▶ [GOAL OF THE EXERCISE] Pick each line containing the word "before" out of the data below.

▶ [SUPPLIED DATA]

■ ■ ■ ■ ■

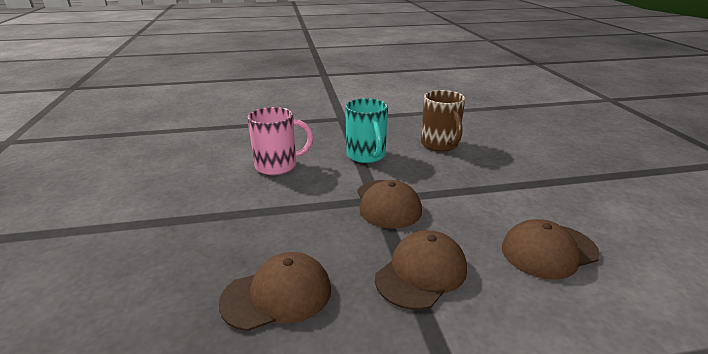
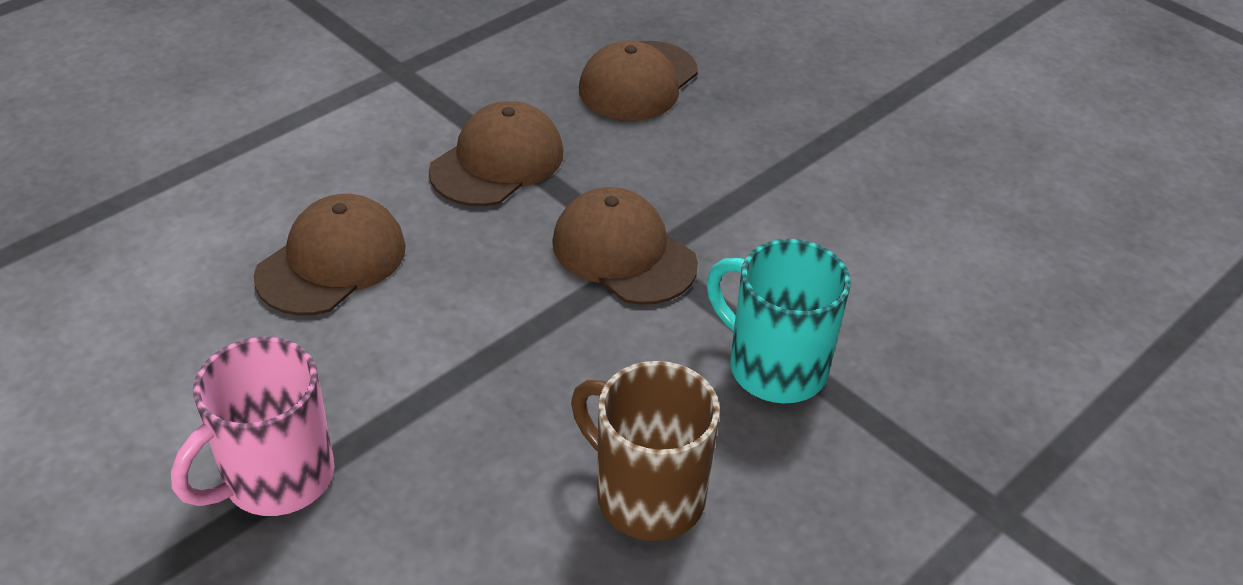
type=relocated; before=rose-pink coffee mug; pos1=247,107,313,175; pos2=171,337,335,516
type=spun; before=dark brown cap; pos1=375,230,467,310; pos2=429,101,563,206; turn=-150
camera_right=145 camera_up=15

■ ■ ■ ■ ■

▶ [SOLUTION]
type=relocated; before=rose-pink coffee mug; pos1=247,107,313,175; pos2=171,337,335,516
type=spun; before=dark brown cap; pos1=375,230,467,310; pos2=429,101,563,206; turn=-150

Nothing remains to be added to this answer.